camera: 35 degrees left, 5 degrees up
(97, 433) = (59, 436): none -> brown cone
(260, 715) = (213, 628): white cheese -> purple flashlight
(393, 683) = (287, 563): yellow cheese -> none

--

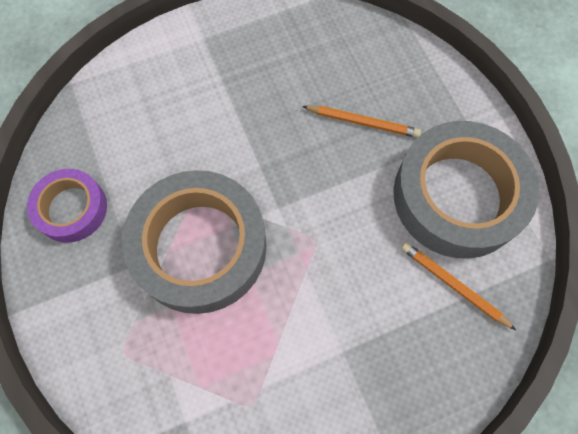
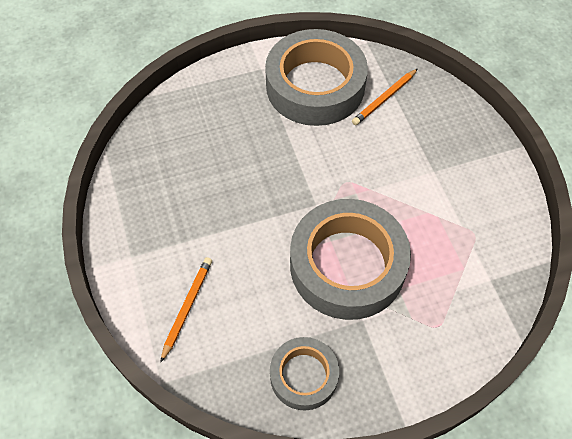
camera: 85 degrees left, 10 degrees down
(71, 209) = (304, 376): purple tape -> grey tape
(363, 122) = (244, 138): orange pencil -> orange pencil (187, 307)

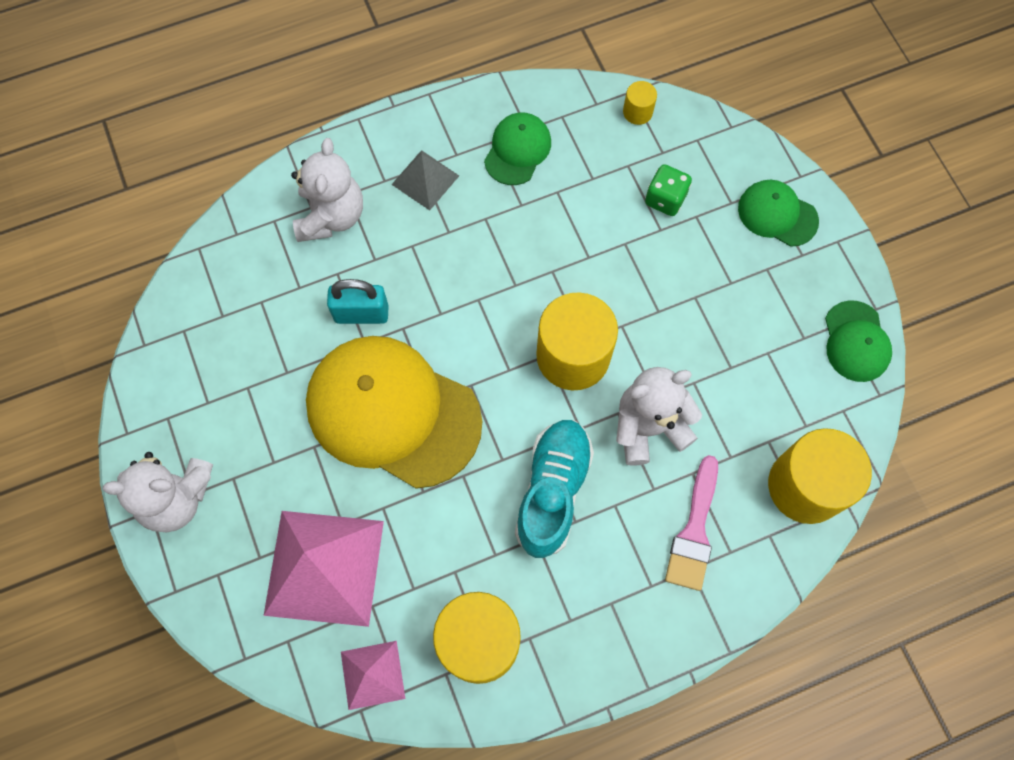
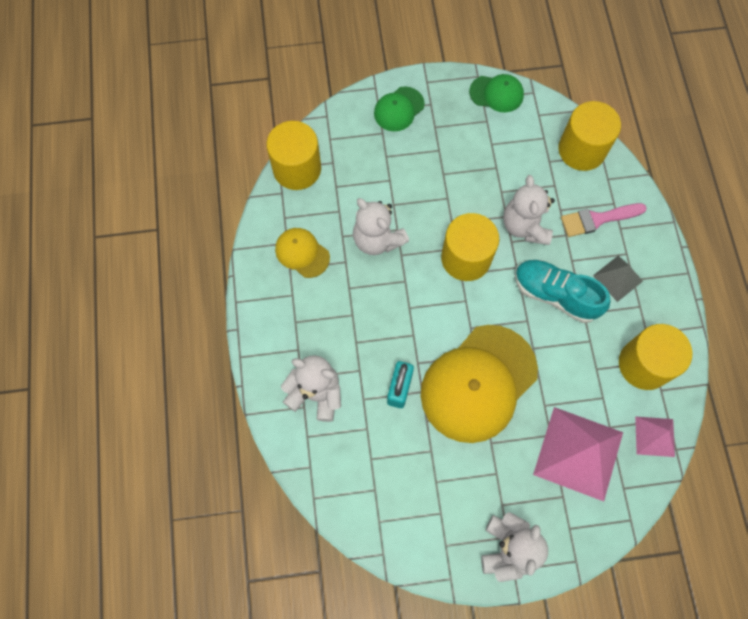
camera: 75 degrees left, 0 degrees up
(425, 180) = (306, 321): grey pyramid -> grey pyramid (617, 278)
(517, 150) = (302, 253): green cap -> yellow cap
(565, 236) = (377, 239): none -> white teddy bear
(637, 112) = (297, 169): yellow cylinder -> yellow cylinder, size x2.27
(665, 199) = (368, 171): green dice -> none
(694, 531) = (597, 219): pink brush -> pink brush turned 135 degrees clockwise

==

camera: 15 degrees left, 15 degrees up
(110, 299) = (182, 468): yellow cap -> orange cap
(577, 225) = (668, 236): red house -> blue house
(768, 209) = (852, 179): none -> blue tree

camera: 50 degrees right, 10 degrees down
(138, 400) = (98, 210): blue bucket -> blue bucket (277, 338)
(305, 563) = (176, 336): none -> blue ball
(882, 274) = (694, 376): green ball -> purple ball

* **Activity**
Read through the data above. Report each line that has the word "left".

* **Result for this exercise**
camera: 35 degrees left, 5 degrees up
camera: 85 degrees left, 10 degrees down
camera: 75 degrees left, 0 degrees up
camera: 15 degrees left, 15 degrees up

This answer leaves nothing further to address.